▶ **Problem description**
Rewrite the lines below, replacing "green cross" with "olive cross" everywhere and changing nothing else. Omit the picture entries from the output.

# start of Items

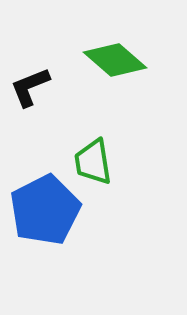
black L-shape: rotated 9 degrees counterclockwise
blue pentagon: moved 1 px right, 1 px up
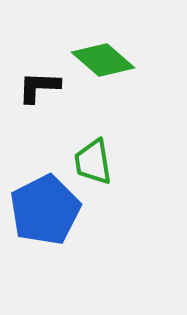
green diamond: moved 12 px left
black L-shape: moved 9 px right; rotated 24 degrees clockwise
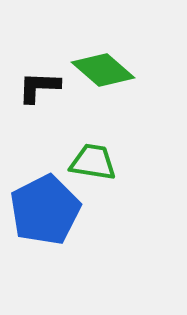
green diamond: moved 10 px down
green trapezoid: rotated 108 degrees clockwise
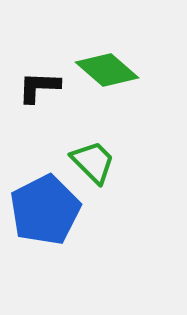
green diamond: moved 4 px right
green trapezoid: rotated 36 degrees clockwise
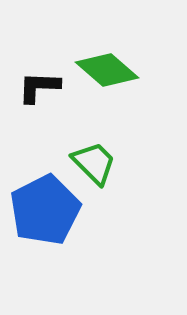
green trapezoid: moved 1 px right, 1 px down
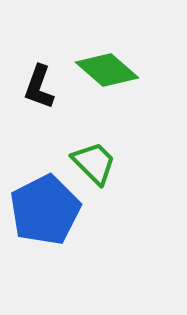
black L-shape: rotated 72 degrees counterclockwise
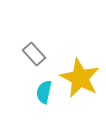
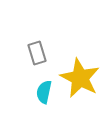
gray rectangle: moved 3 px right, 1 px up; rotated 25 degrees clockwise
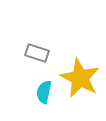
gray rectangle: rotated 55 degrees counterclockwise
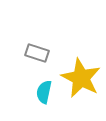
yellow star: moved 1 px right
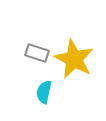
yellow star: moved 7 px left, 19 px up
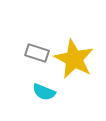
cyan semicircle: rotated 80 degrees counterclockwise
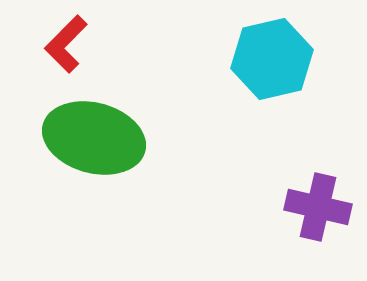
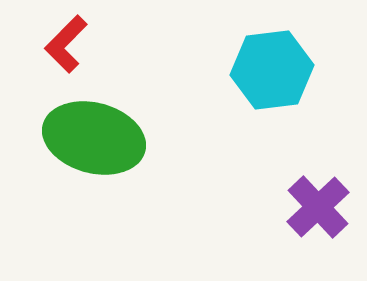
cyan hexagon: moved 11 px down; rotated 6 degrees clockwise
purple cross: rotated 34 degrees clockwise
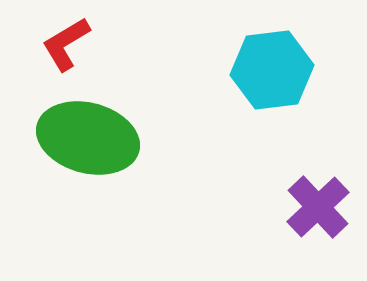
red L-shape: rotated 14 degrees clockwise
green ellipse: moved 6 px left
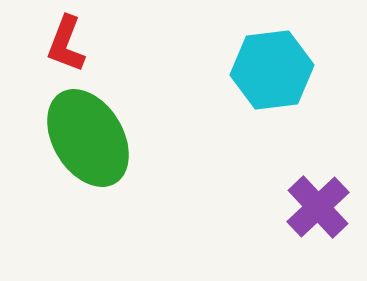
red L-shape: rotated 38 degrees counterclockwise
green ellipse: rotated 44 degrees clockwise
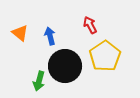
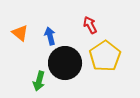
black circle: moved 3 px up
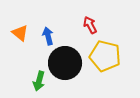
blue arrow: moved 2 px left
yellow pentagon: rotated 24 degrees counterclockwise
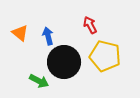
black circle: moved 1 px left, 1 px up
green arrow: rotated 78 degrees counterclockwise
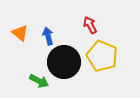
yellow pentagon: moved 3 px left; rotated 8 degrees clockwise
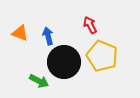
orange triangle: rotated 18 degrees counterclockwise
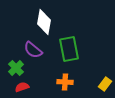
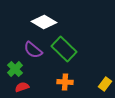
white diamond: rotated 70 degrees counterclockwise
green rectangle: moved 5 px left; rotated 35 degrees counterclockwise
green cross: moved 1 px left, 1 px down
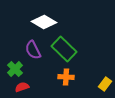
purple semicircle: rotated 24 degrees clockwise
orange cross: moved 1 px right, 5 px up
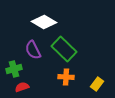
green cross: moved 1 px left; rotated 28 degrees clockwise
yellow rectangle: moved 8 px left
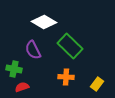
green rectangle: moved 6 px right, 3 px up
green cross: rotated 28 degrees clockwise
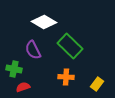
red semicircle: moved 1 px right
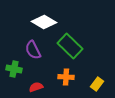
red semicircle: moved 13 px right
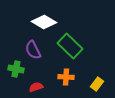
green cross: moved 2 px right
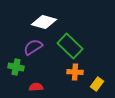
white diamond: rotated 15 degrees counterclockwise
purple semicircle: moved 3 px up; rotated 84 degrees clockwise
green cross: moved 2 px up
orange cross: moved 9 px right, 5 px up
red semicircle: rotated 16 degrees clockwise
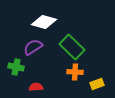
green rectangle: moved 2 px right, 1 px down
yellow rectangle: rotated 32 degrees clockwise
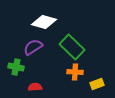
red semicircle: moved 1 px left
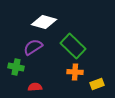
green rectangle: moved 1 px right, 1 px up
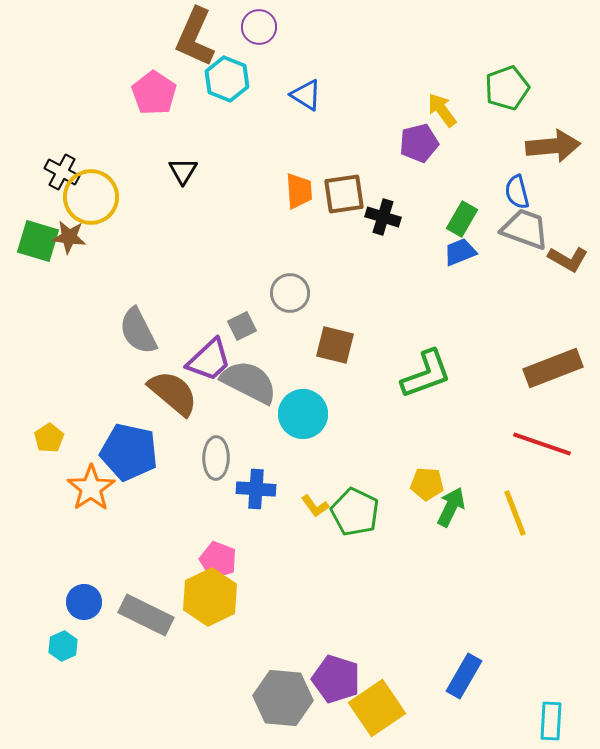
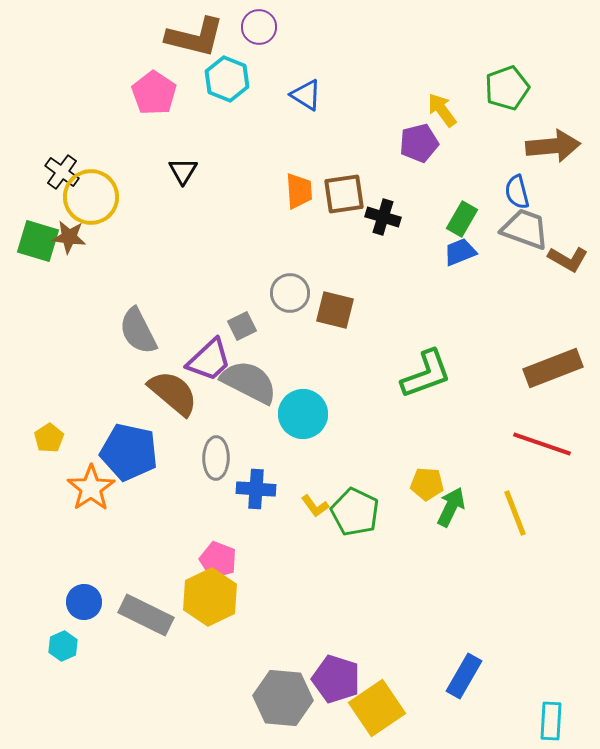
brown L-shape at (195, 37): rotated 100 degrees counterclockwise
black cross at (62, 172): rotated 8 degrees clockwise
brown square at (335, 345): moved 35 px up
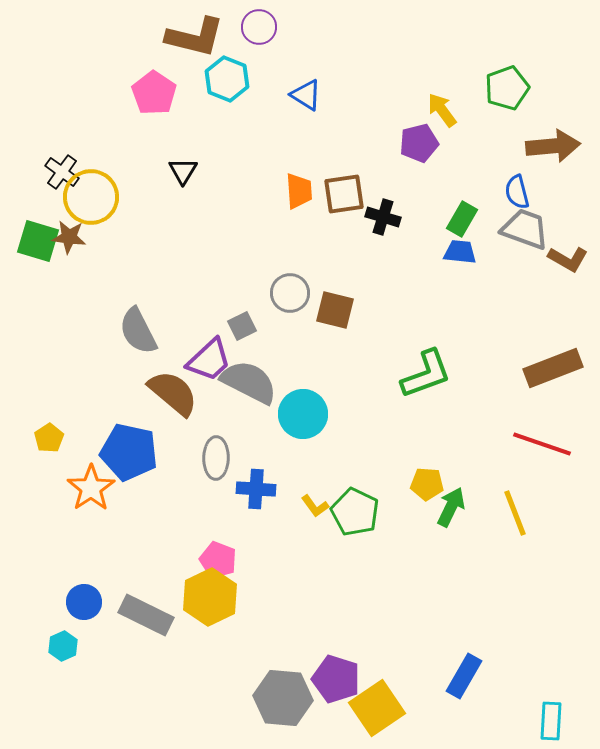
blue trapezoid at (460, 252): rotated 28 degrees clockwise
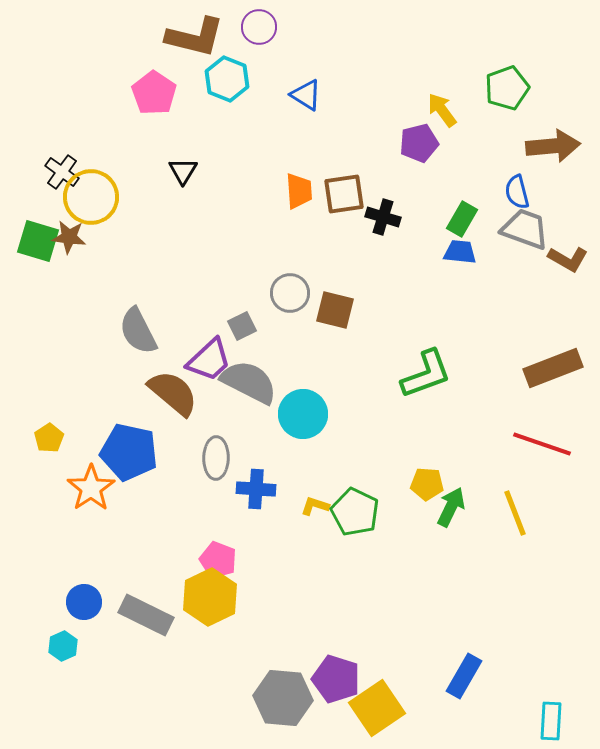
yellow L-shape at (315, 506): rotated 144 degrees clockwise
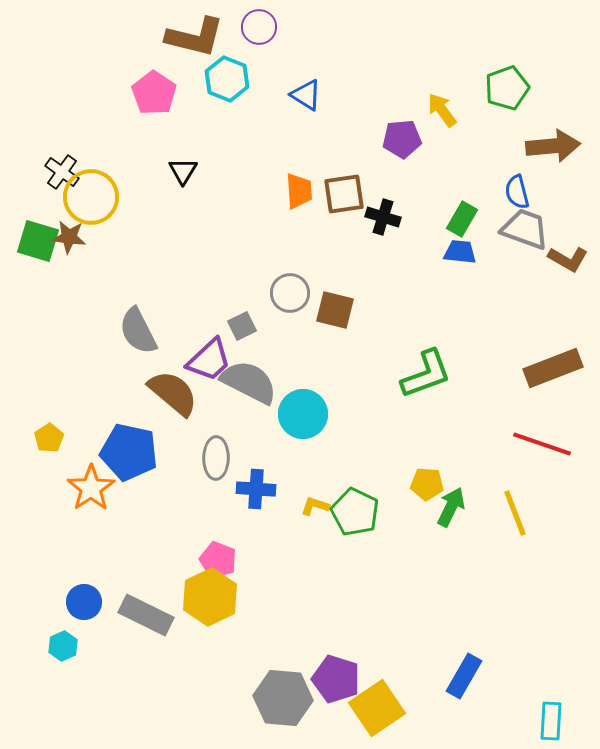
purple pentagon at (419, 143): moved 17 px left, 4 px up; rotated 9 degrees clockwise
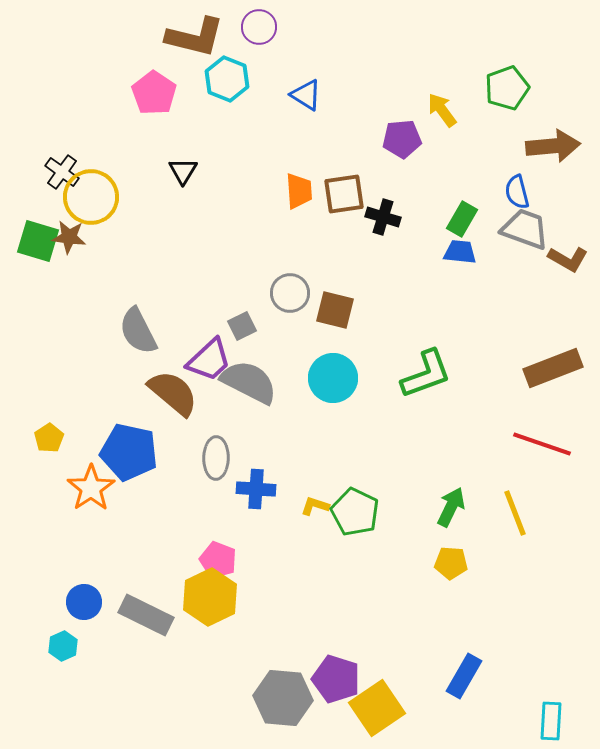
cyan circle at (303, 414): moved 30 px right, 36 px up
yellow pentagon at (427, 484): moved 24 px right, 79 px down
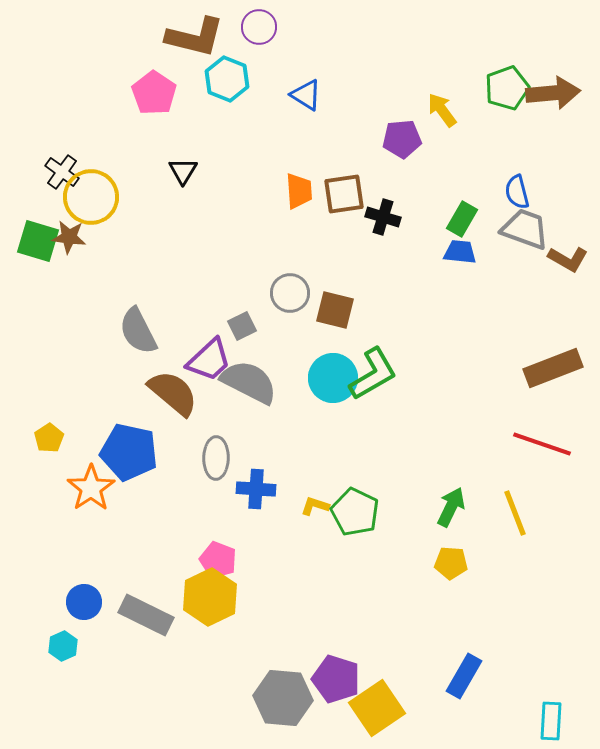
brown arrow at (553, 146): moved 53 px up
green L-shape at (426, 374): moved 53 px left; rotated 10 degrees counterclockwise
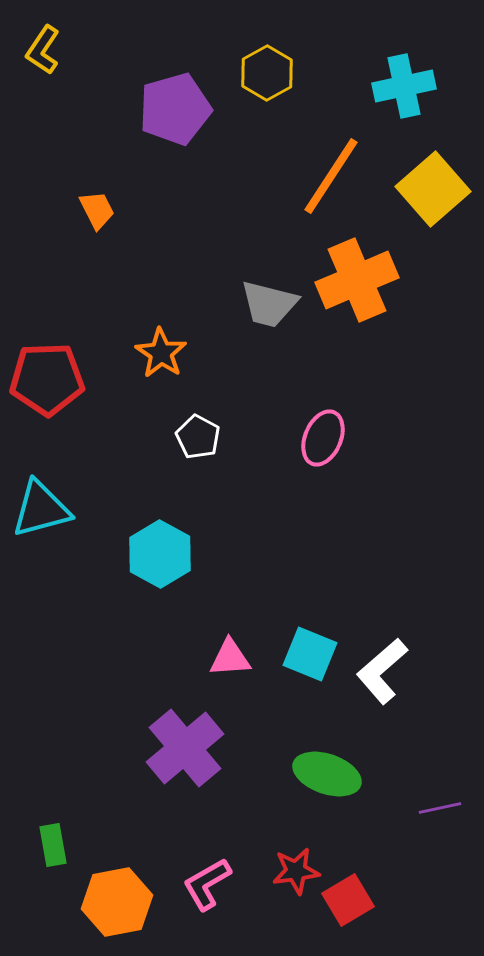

# end of Items

▶ **The output**
black L-shape: rotated 9 degrees counterclockwise
blue pentagon: moved 1 px right, 1 px up
green diamond: moved 12 px left
black L-shape: moved 9 px right; rotated 24 degrees clockwise
green diamond: moved 10 px down
green trapezoid: rotated 108 degrees clockwise
green diamond: moved 4 px right
green trapezoid: rotated 36 degrees clockwise
green trapezoid: moved 1 px right, 1 px down
black L-shape: rotated 72 degrees counterclockwise
gray rectangle: moved 3 px right, 1 px up; rotated 25 degrees clockwise
gray rectangle: rotated 55 degrees counterclockwise
yellow star: moved 1 px right
yellow star: moved 7 px left, 19 px up
cyan semicircle: rotated 80 degrees counterclockwise
cyan hexagon: moved 11 px down; rotated 6 degrees clockwise
purple cross: rotated 34 degrees clockwise
red L-shape: rotated 14 degrees clockwise
green ellipse: moved 6 px left
red L-shape: rotated 38 degrees counterclockwise
green ellipse: rotated 44 degrees clockwise
black circle: moved 3 px up
blue arrow: moved 2 px left
yellow pentagon: rotated 24 degrees counterclockwise
black circle: moved 1 px left, 1 px up
green arrow: rotated 78 degrees counterclockwise
yellow pentagon: moved 3 px left; rotated 8 degrees clockwise
orange triangle: rotated 18 degrees counterclockwise
white diamond: rotated 70 degrees counterclockwise
green rectangle: moved 5 px left; rotated 35 degrees counterclockwise
olive cross: moved 1 px left, 1 px down
purple semicircle: rotated 24 degrees clockwise
orange cross: moved 1 px right, 5 px up
olive cross: moved 1 px left; rotated 28 degrees clockwise
yellow rectangle: moved 8 px left
green rectangle: moved 6 px right, 3 px up
olive cross: rotated 28 degrees clockwise
red semicircle: moved 1 px right
red semicircle: moved 13 px right
olive cross: moved 2 px right
white diamond: rotated 15 degrees counterclockwise
purple semicircle: moved 3 px up; rotated 84 degrees clockwise
olive cross: moved 2 px up
orange cross: moved 9 px right, 5 px up
red semicircle: rotated 16 degrees clockwise
green rectangle: moved 2 px right, 1 px down
yellow rectangle: rotated 32 degrees clockwise
red semicircle: moved 1 px left
green rectangle: moved 1 px right, 1 px up
brown L-shape at (195, 37): rotated 100 degrees counterclockwise
black cross at (62, 172): rotated 8 degrees clockwise
brown square at (335, 345): moved 35 px up
blue trapezoid at (460, 252): rotated 28 degrees clockwise
yellow L-shape at (315, 506): rotated 144 degrees clockwise
purple pentagon at (419, 143): moved 17 px left, 4 px up; rotated 9 degrees clockwise
cyan circle at (303, 414): moved 30 px right, 36 px up
yellow pentagon at (427, 484): moved 24 px right, 79 px down
brown arrow at (553, 146): moved 53 px up
green L-shape at (426, 374): moved 53 px left; rotated 10 degrees counterclockwise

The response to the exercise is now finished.